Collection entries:

--- START ---

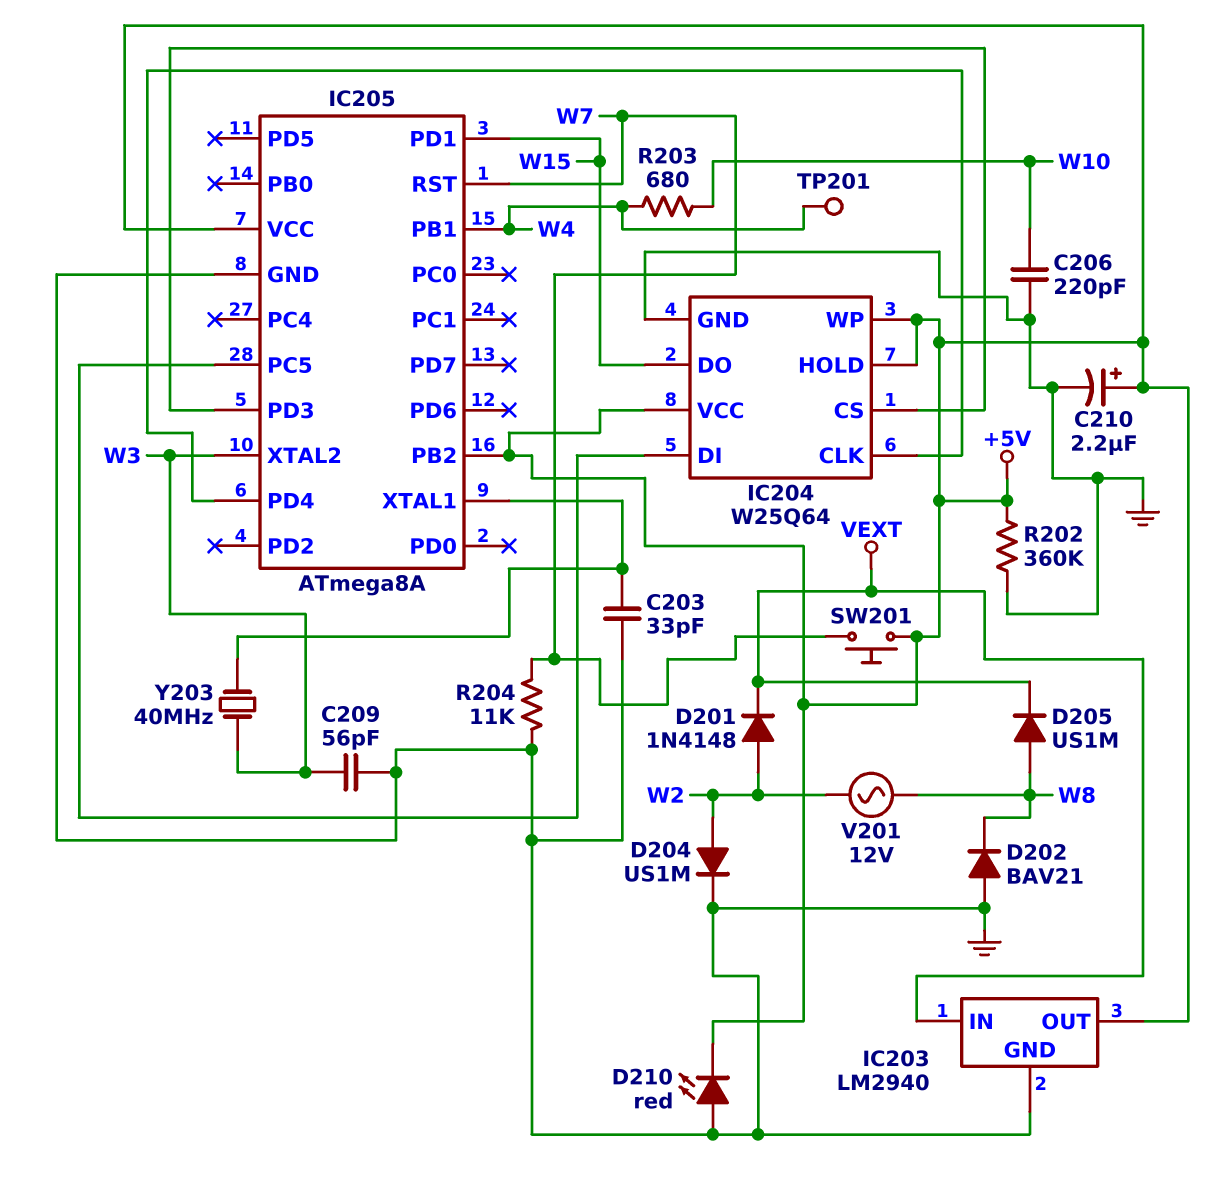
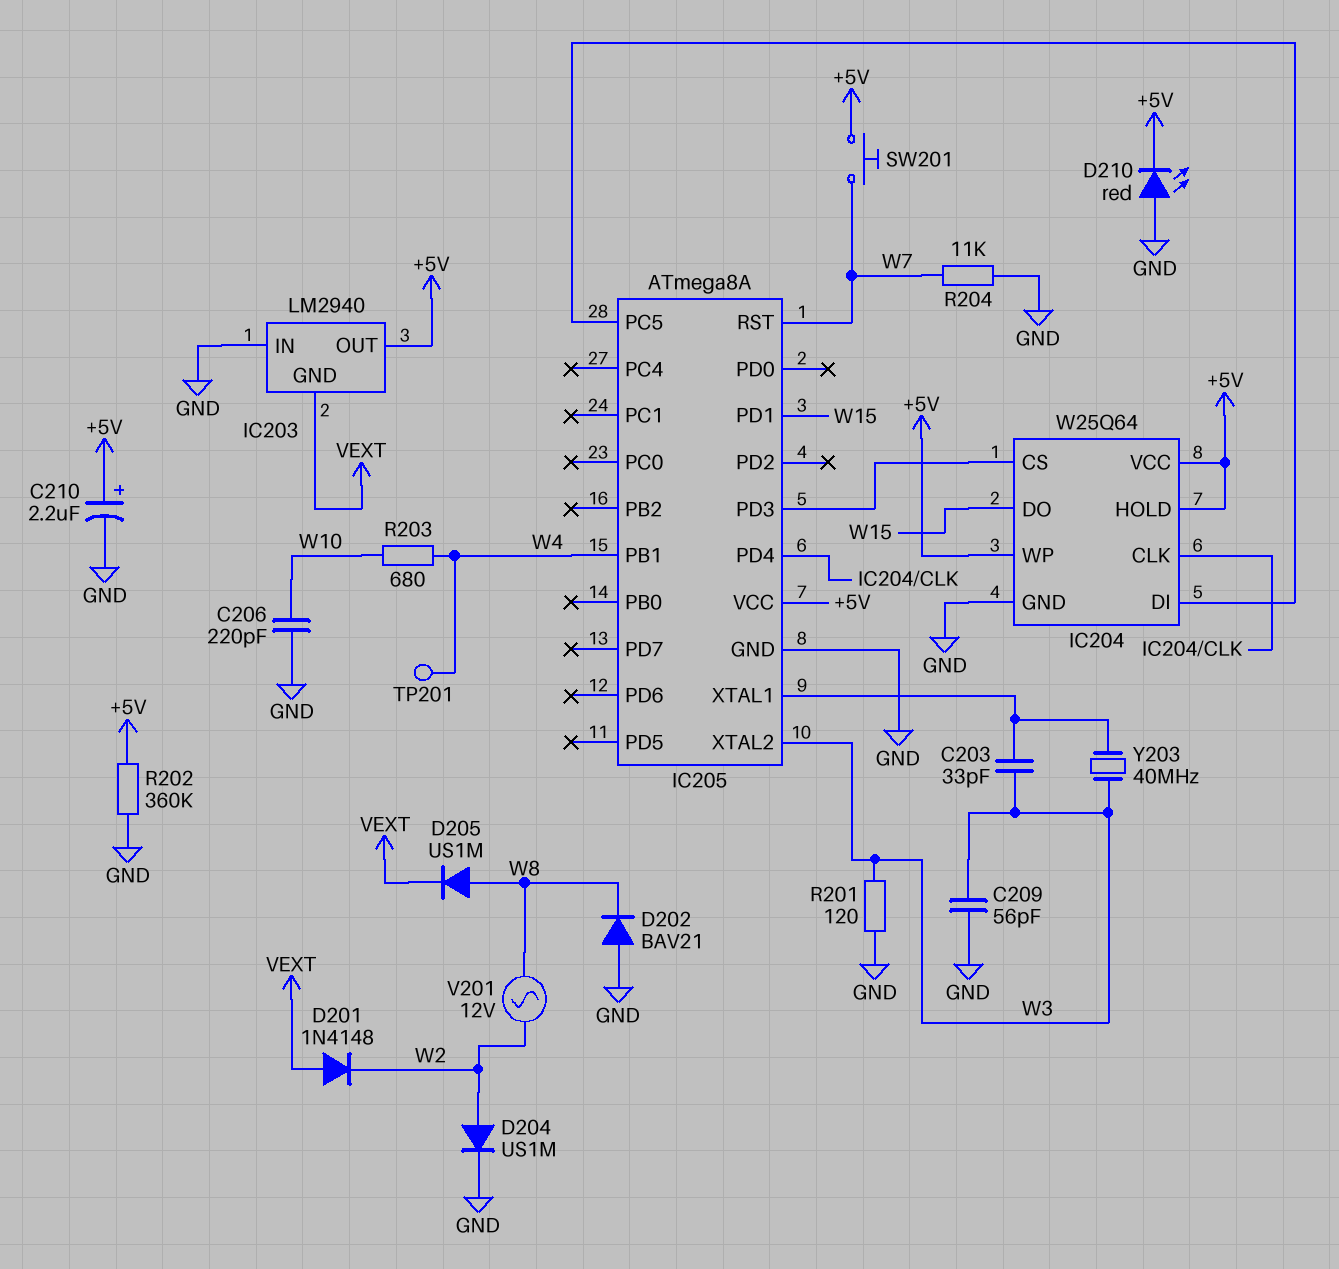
C203: 33pF (GND, IC205/XTAL1) -> 33pF (IC205/XTAL1, W3)
D201: diode 1N4148 (A W2, K VEXT) -> diode 1N4148 (A VEXT, K W2)
IC203 pin GND: GND -> VEXT
IC203 pin IN: VEXT -> GND
IC205 pin PB2: +5V -> none
R201: none -> 120 (GND, W3)

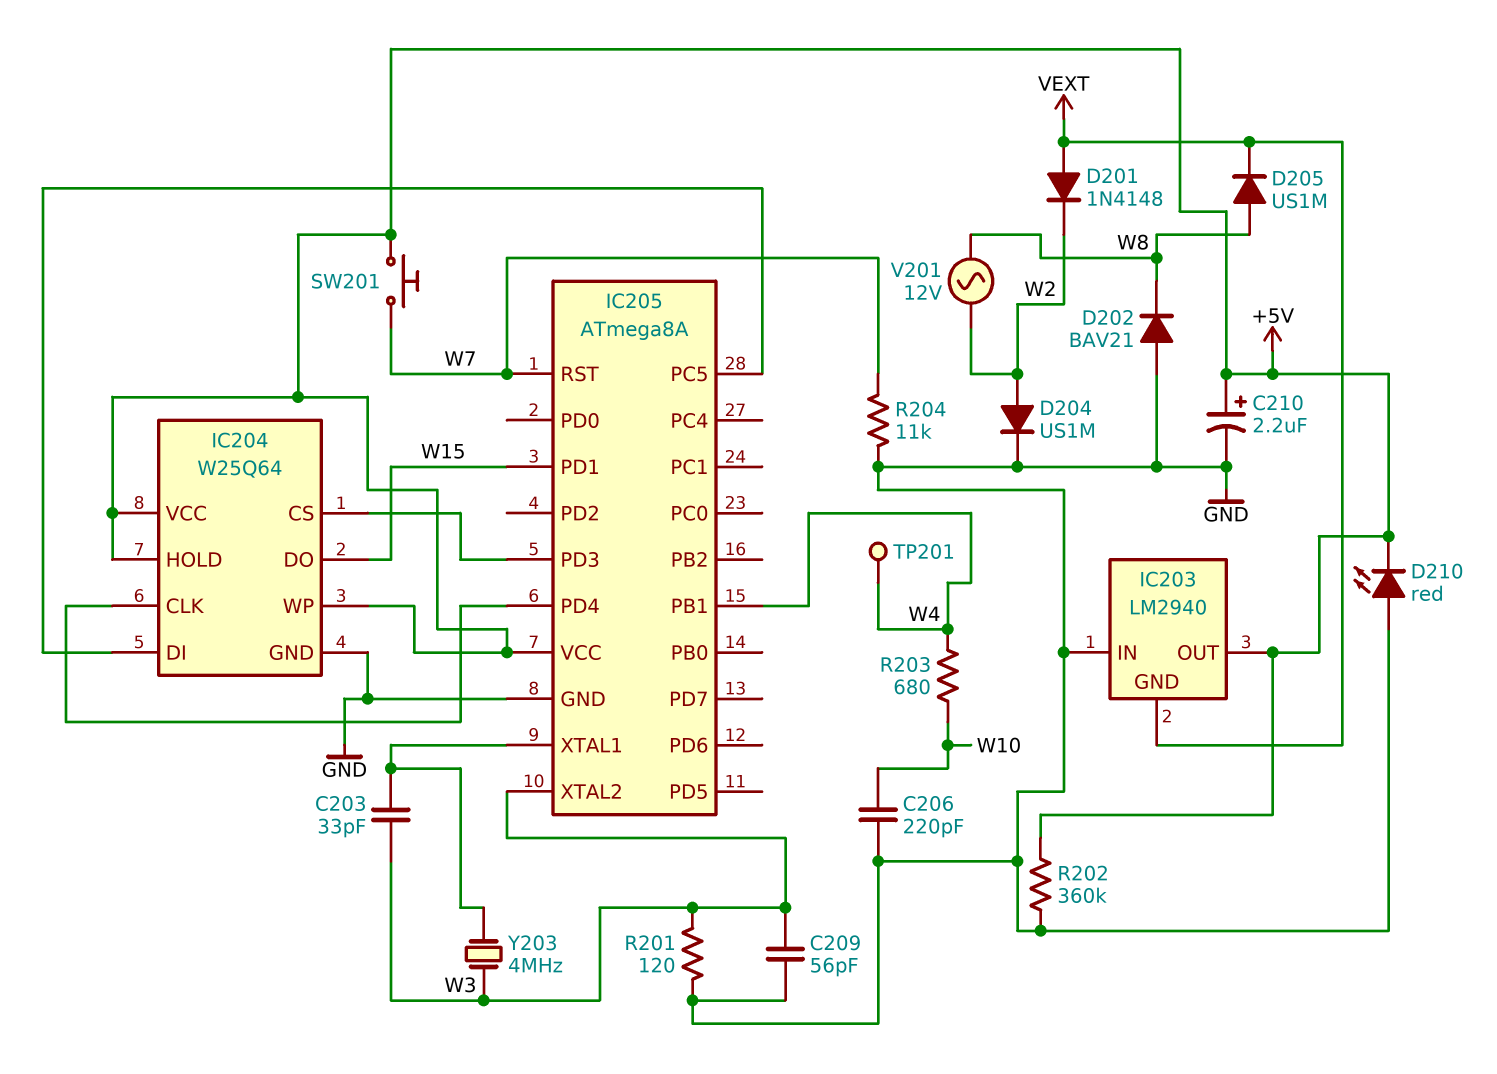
Y203: 40MHz (IC205/XTAL1, W3) -> 4MHz (IC205/XTAL1, W3)

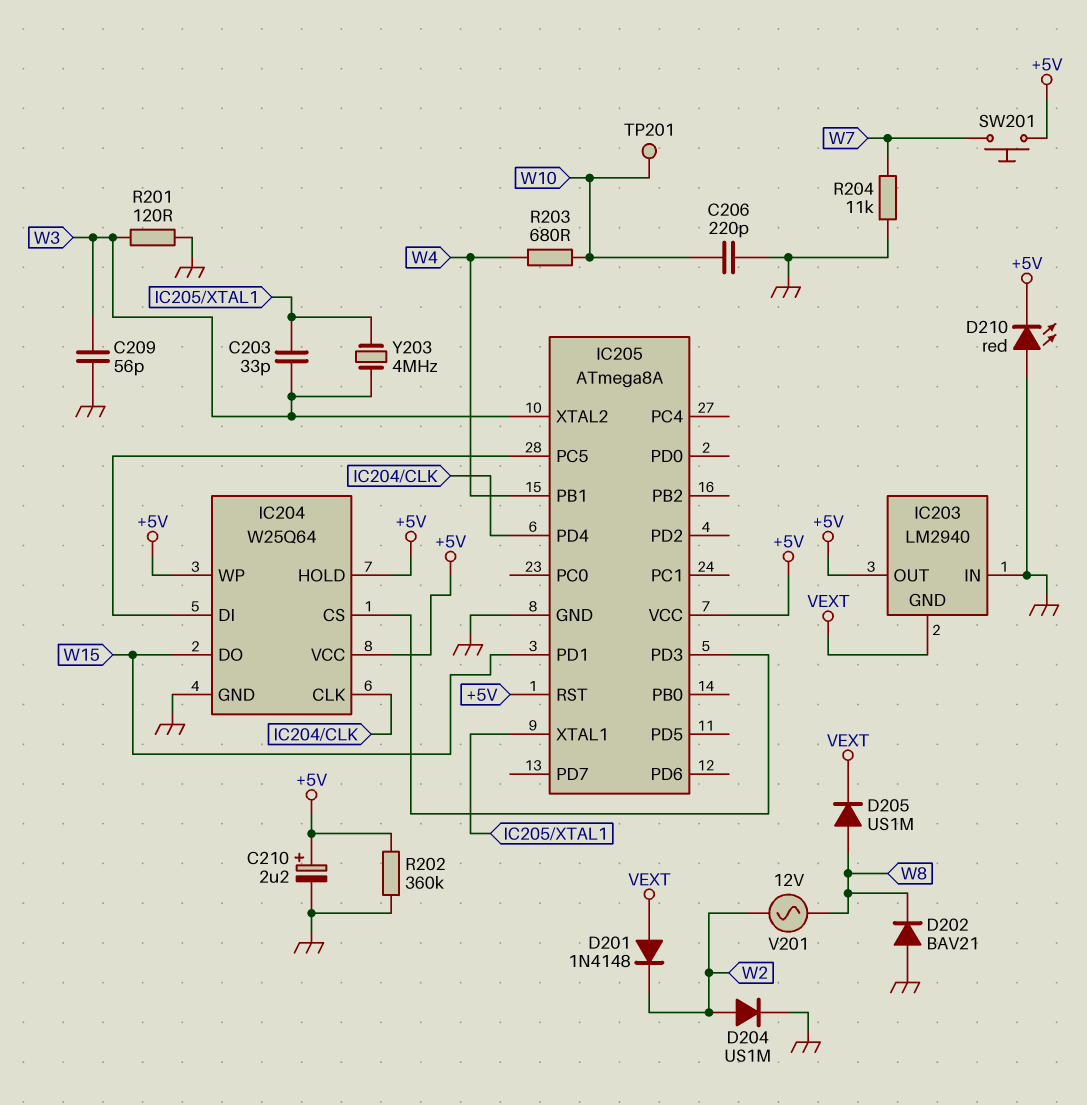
IC205 pin RST: W7 -> +5V
TP201: test point (W4) -> test point (W10)

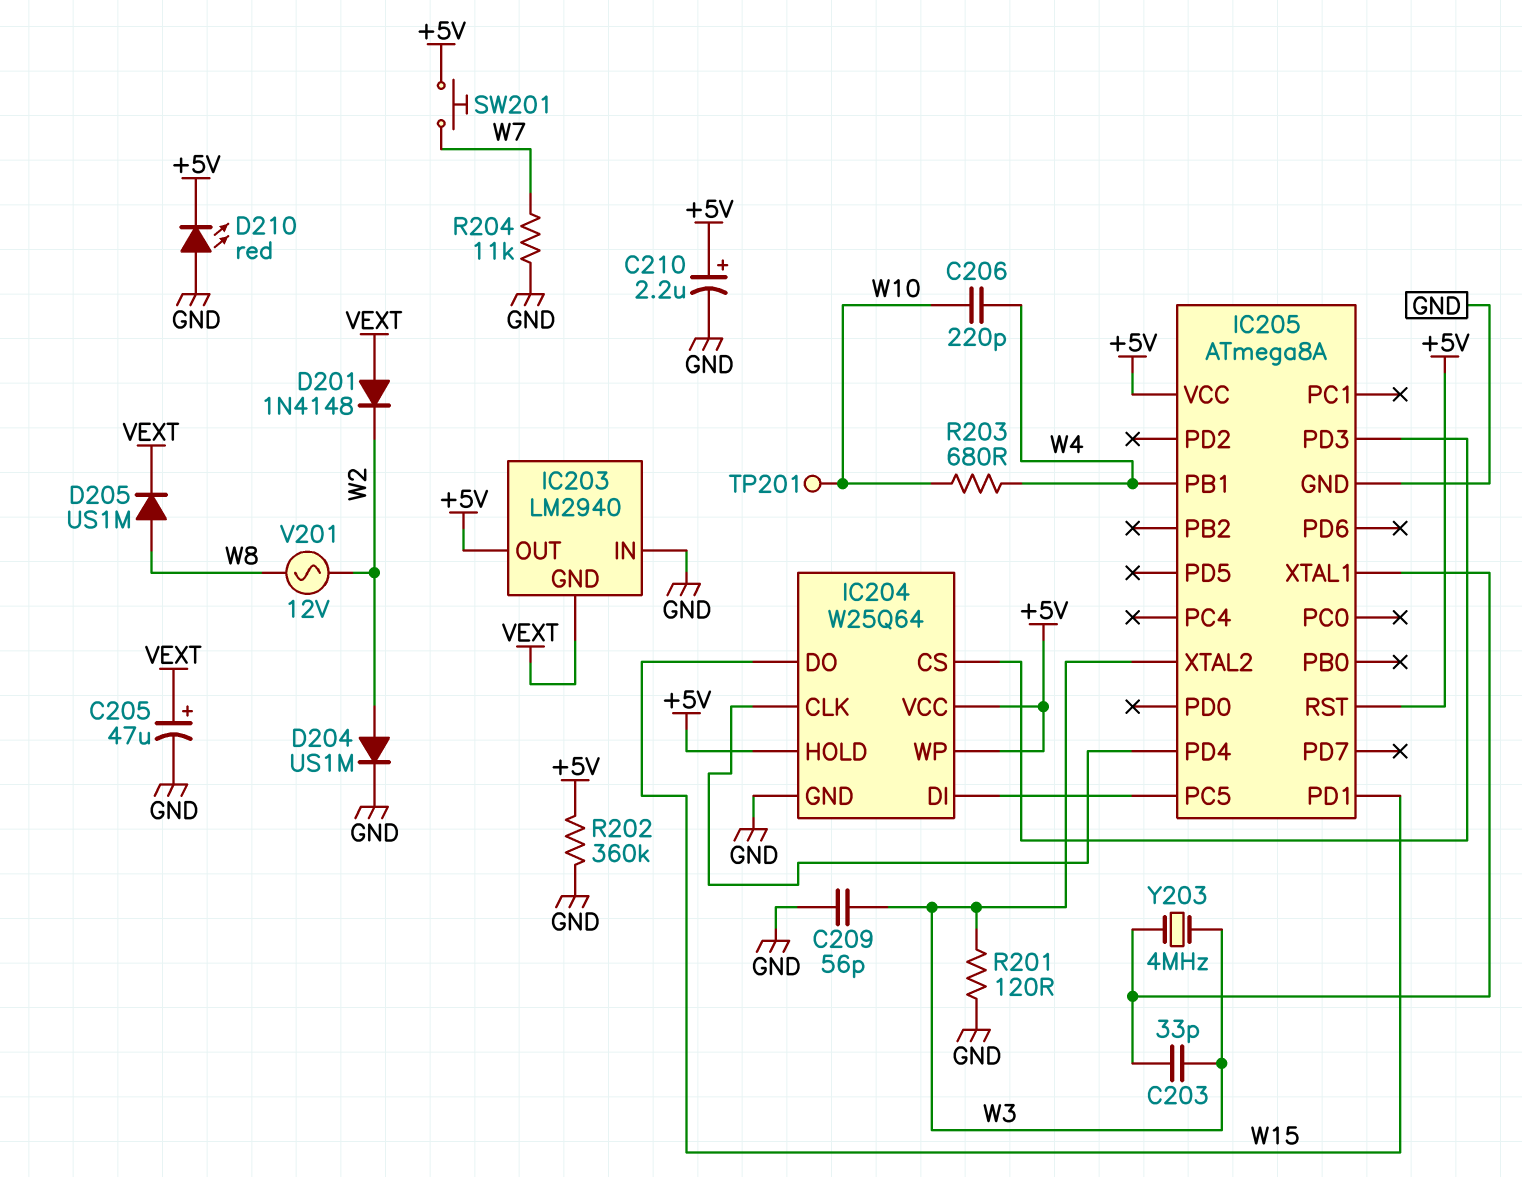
C205: none -> 47uF (plus VEXT, minus GND)
C206: 220pF (GND, W10) -> 220pF (W4, W10)
D202: diode BAV21 (A GND, K W8) -> none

--- END ---

:: Problem details ::
Read the records above. Show each line that has the string "VEXT".

:: Exercise result ::
D201: diode 1N4148 (A W2, K VEXT) -> diode 1N4148 (A VEXT, K W2)
IC203 pin GND: GND -> VEXT
IC203 pin IN: VEXT -> GND
C205: none -> 47uF (plus VEXT, minus GND)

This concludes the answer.